▸ TASK ITEM:
Whenever a picture appears, leave it out while repeating all the other data exactly.

-- RECORDS FOR THIS EXERCISE follows --

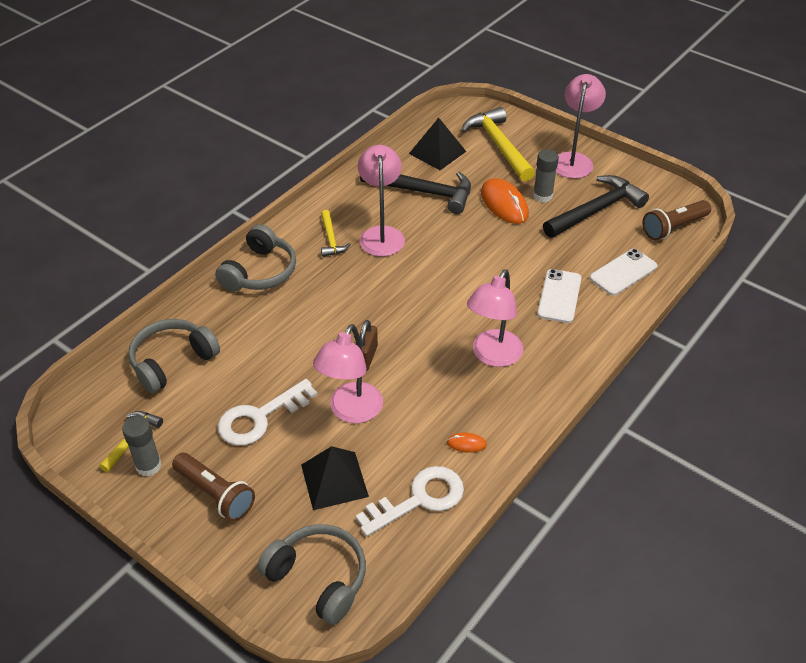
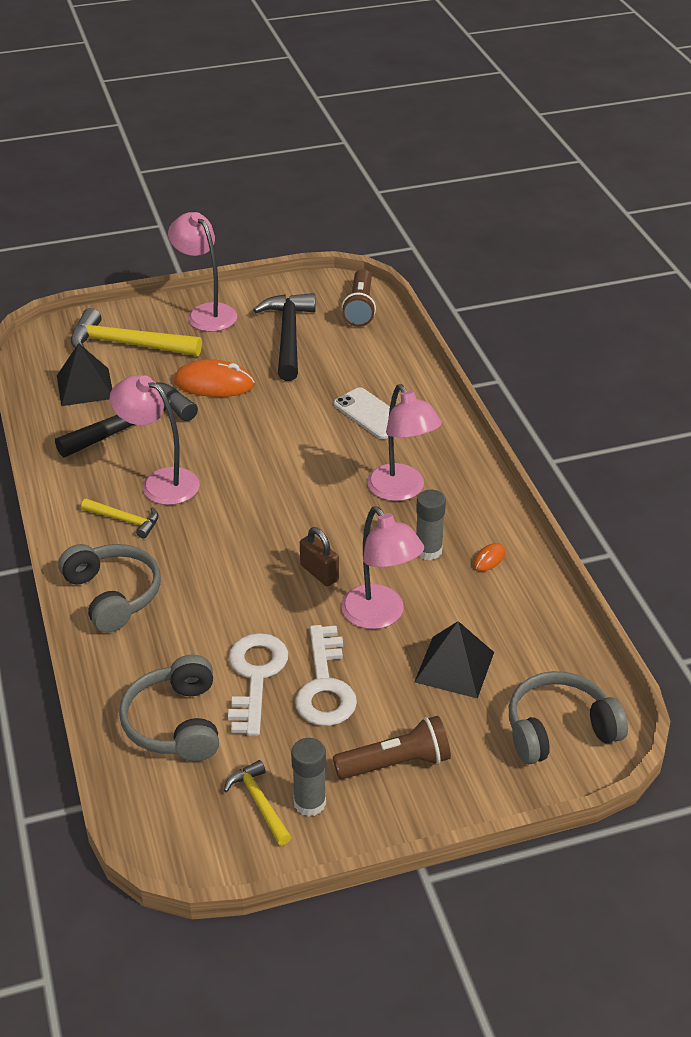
camera: 55 degrees left, 5 degrees down
(419, 499) = (525, 620): white key -> white key (255, 676)
(542, 196) = (231, 356): grey glue stick -> grey glue stick (428, 551)
(623, 272) = (382, 363): white phone -> none

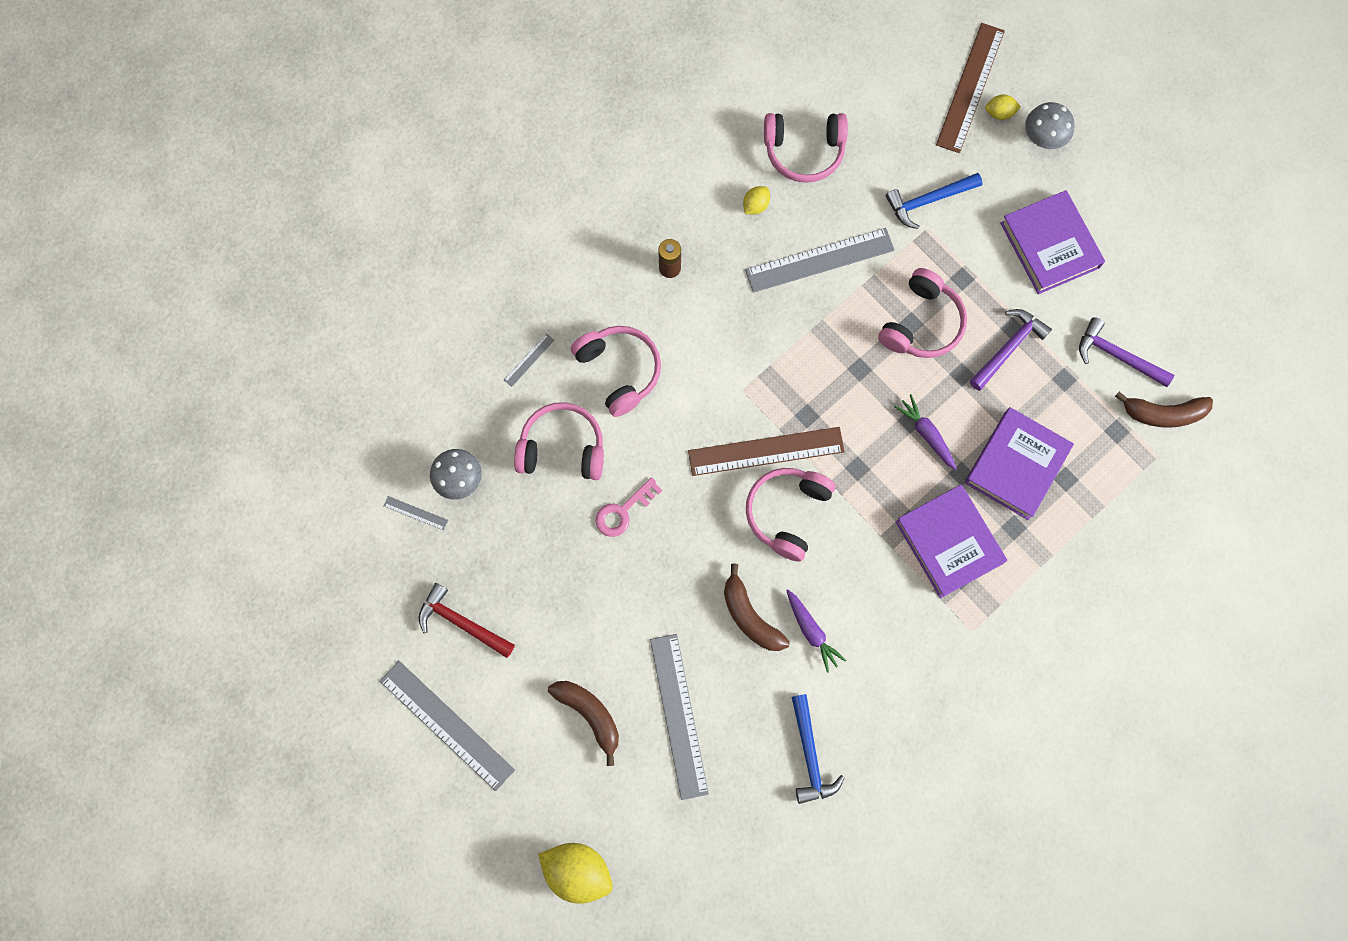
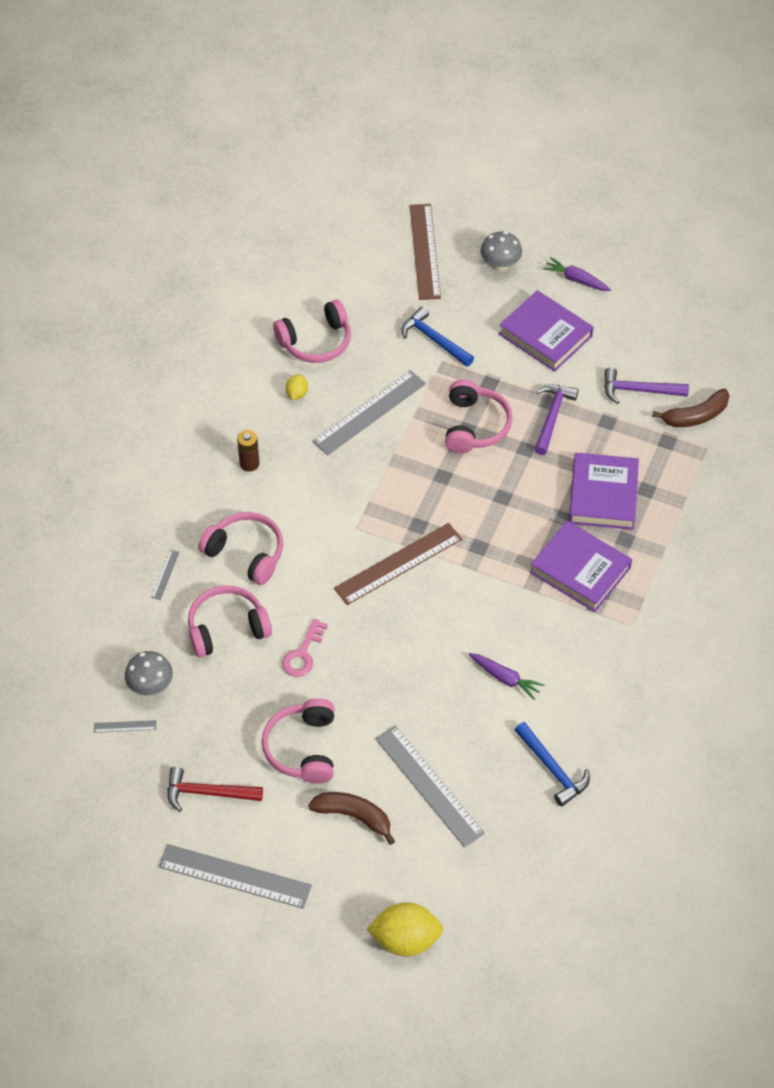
camera: 25 degrees left, 20 degrees down
(750, 616) = (449, 688): brown banana -> none
(787, 513) = (439, 601): pink headphones -> pink headphones (303, 748)
(926, 434) = (521, 501): purple carrot -> purple carrot (576, 280)
(928, 201) = (434, 340): blue hammer -> blue hammer turned 90 degrees clockwise
(999, 113) = (457, 260): yellow lemon -> none

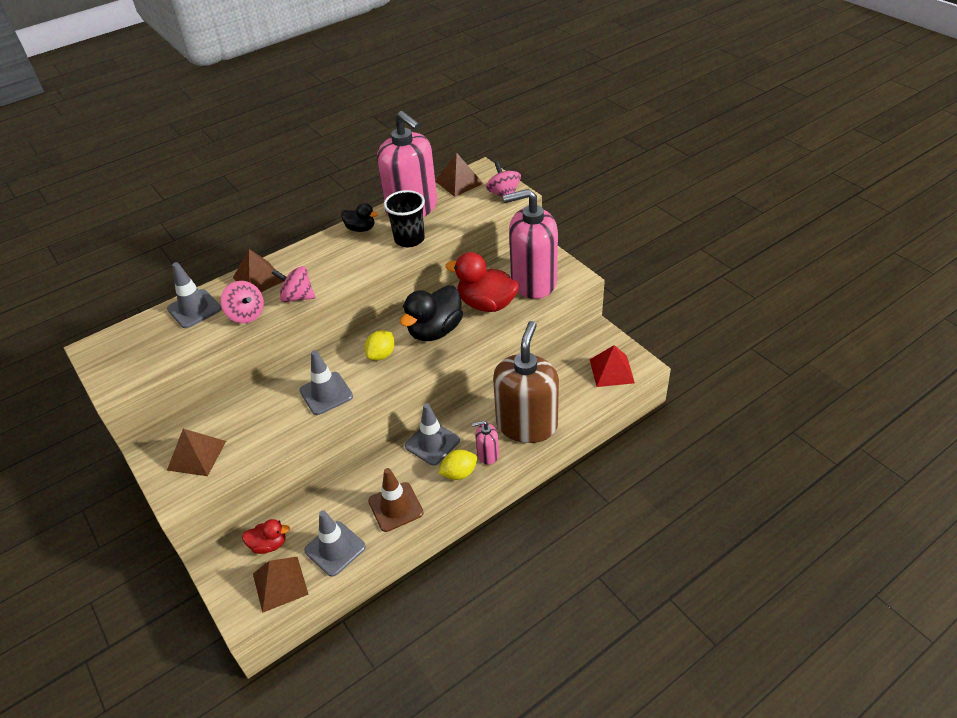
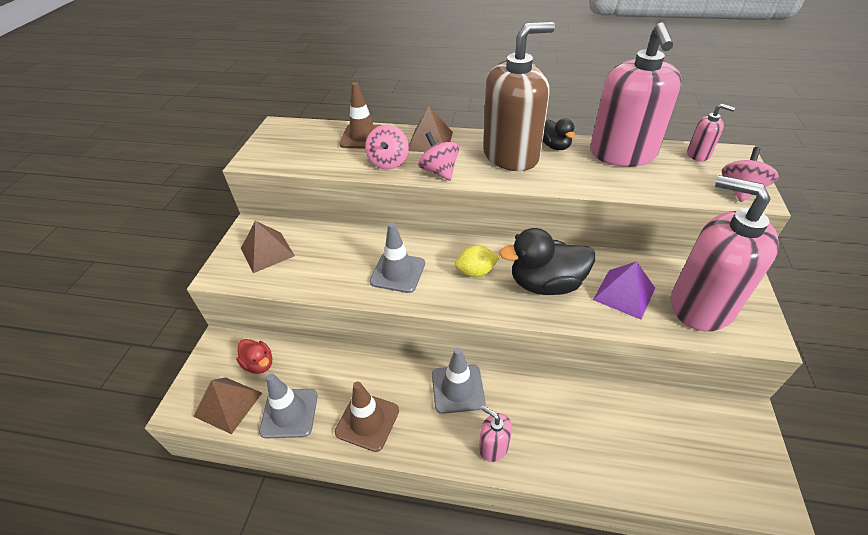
camera: 45 degrees right, 0 degrees up
(194, 309) = (363, 137): grey traffic cone -> brown traffic cone
(409, 239) = (589, 179): black cup -> none
(459, 182) = (698, 154): brown pyramid -> pink soap dispenser
(459, 473) = (449, 441): yellow lemon -> none
(486, 304) = (624, 293): red duck -> purple pyramid
(527, 424) = (563, 451): brown soap dispenser -> brown soap dispenser (511, 155)
(611, 371) = (723, 474): red pyramid -> none

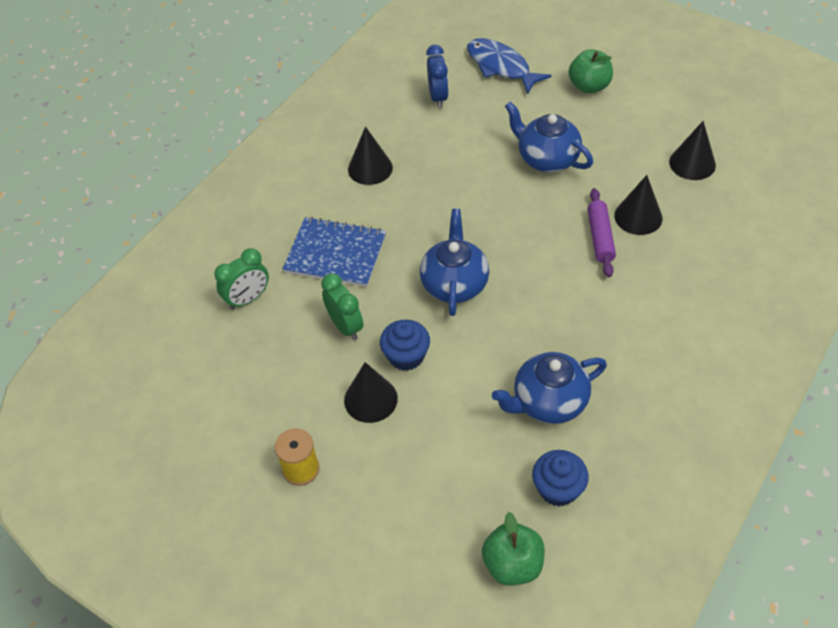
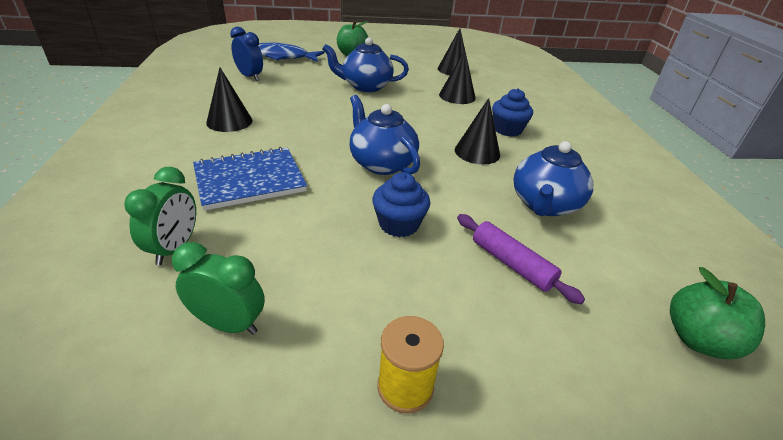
camera: 45 degrees left, 15 degrees down
(345, 326) = (315, 227): green clock -> green clock (228, 324)
(370, 399) = (405, 273): black cone -> black cone (477, 152)
(558, 489) = (634, 257): blue cupcake -> blue cupcake (507, 130)
(600, 237) = (449, 110): purple rolling pin -> purple rolling pin (512, 264)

-- RECORDS FOR THIS EXERCISE concluded --

▸ SOLVED EXERCISE:
camera: 55 degrees left, 5 degrees down
(419, 499) = (525, 620): white key -> white key (255, 676)
(542, 196) = (231, 356): grey glue stick -> grey glue stick (428, 551)
(623, 272) = (382, 363): white phone -> none

camera: 25 degrees left, 20 degrees down
(750, 616) = (449, 688): brown banana -> none
(787, 513) = (439, 601): pink headphones -> pink headphones (303, 748)
(926, 434) = (521, 501): purple carrot -> purple carrot (576, 280)
(928, 201) = (434, 340): blue hammer -> blue hammer turned 90 degrees clockwise
(999, 113) = (457, 260): yellow lemon -> none

camera: 45 degrees right, 0 degrees up
(194, 309) = (363, 137): grey traffic cone -> brown traffic cone
(409, 239) = (589, 179): black cup -> none
(459, 182) = (698, 154): brown pyramid -> pink soap dispenser
(459, 473) = (449, 441): yellow lemon -> none
(486, 304) = (624, 293): red duck -> purple pyramid
(527, 424) = (563, 451): brown soap dispenser -> brown soap dispenser (511, 155)
(611, 371) = (723, 474): red pyramid -> none

camera: 45 degrees left, 15 degrees down
(345, 326) = (315, 227): green clock -> green clock (228, 324)
(370, 399) = (405, 273): black cone -> black cone (477, 152)
(558, 489) = (634, 257): blue cupcake -> blue cupcake (507, 130)
(600, 237) = (449, 110): purple rolling pin -> purple rolling pin (512, 264)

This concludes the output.